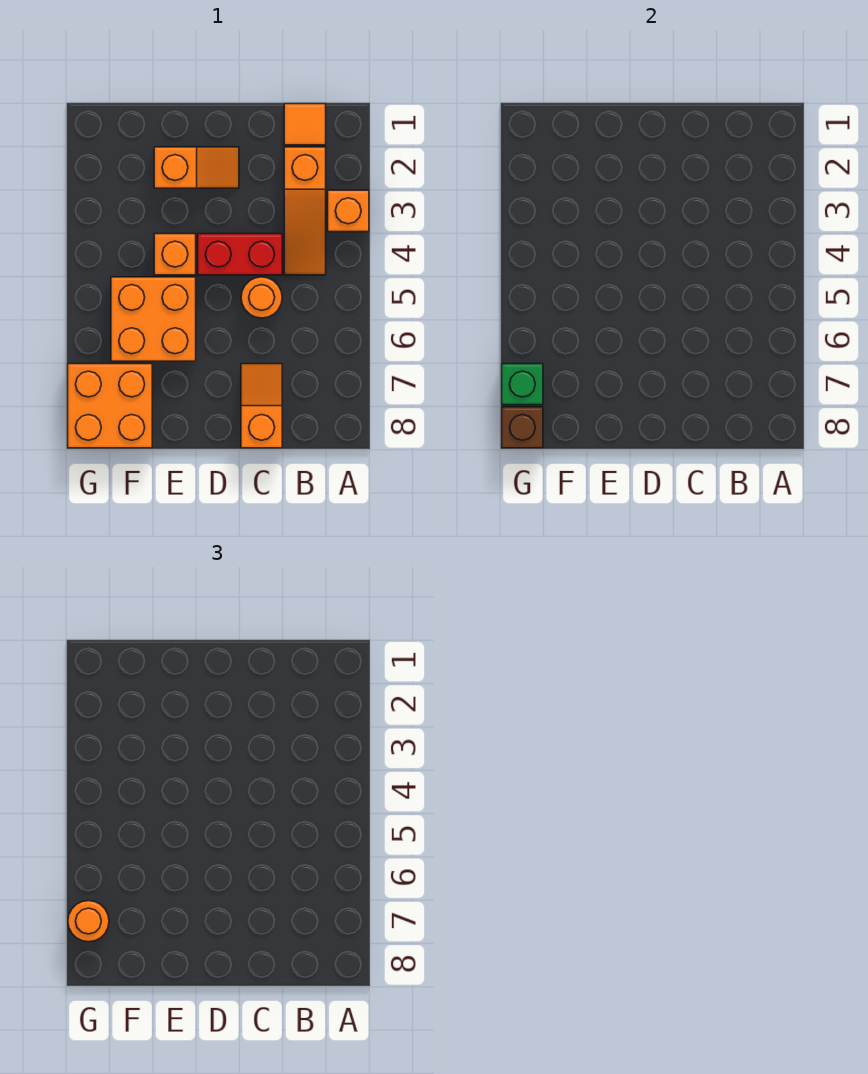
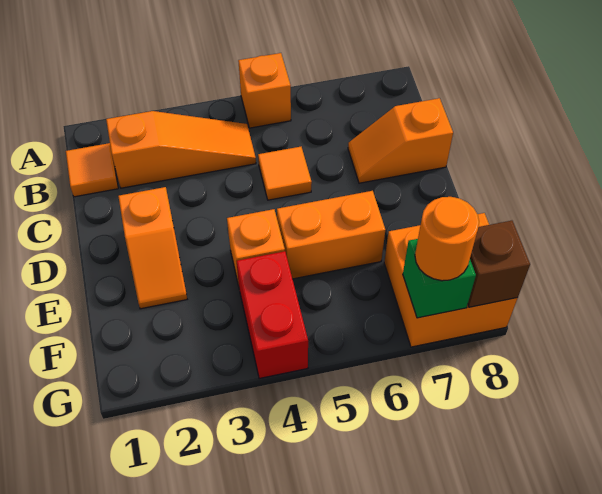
orange 1x1 brick [328,190,369,232] -> orange 1x1 brick moved to [238,53,291,128]
red 1x2 brick [198,234,282,275] -> red 1x2 brick moved to [236,251,308,379]
orange 1x1 round brick [241,277,282,318] -> orange 1x1 tile [258,147,312,200]
orange 1x2 slope [154,147,239,188] -> orange 1x2 slope turned to [118,187,187,309]
orange 2x2 brick [111,277,196,361] -> orange 1x2 brick [277,191,385,279]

ABOUT THIS TASK
Copy each line exactly, beginning at the one with "red 1x2 brick [198,234,282,275]" and stopping after the last line of the entries. Include nothing else.

SOLUTION BELOW
red 1x2 brick [198,234,282,275] -> red 1x2 brick moved to [236,251,308,379]
orange 1x1 round brick [241,277,282,318] -> orange 1x1 tile [258,147,312,200]
orange 1x2 slope [154,147,239,188] -> orange 1x2 slope turned to [118,187,187,309]
orange 2x2 brick [111,277,196,361] -> orange 1x2 brick [277,191,385,279]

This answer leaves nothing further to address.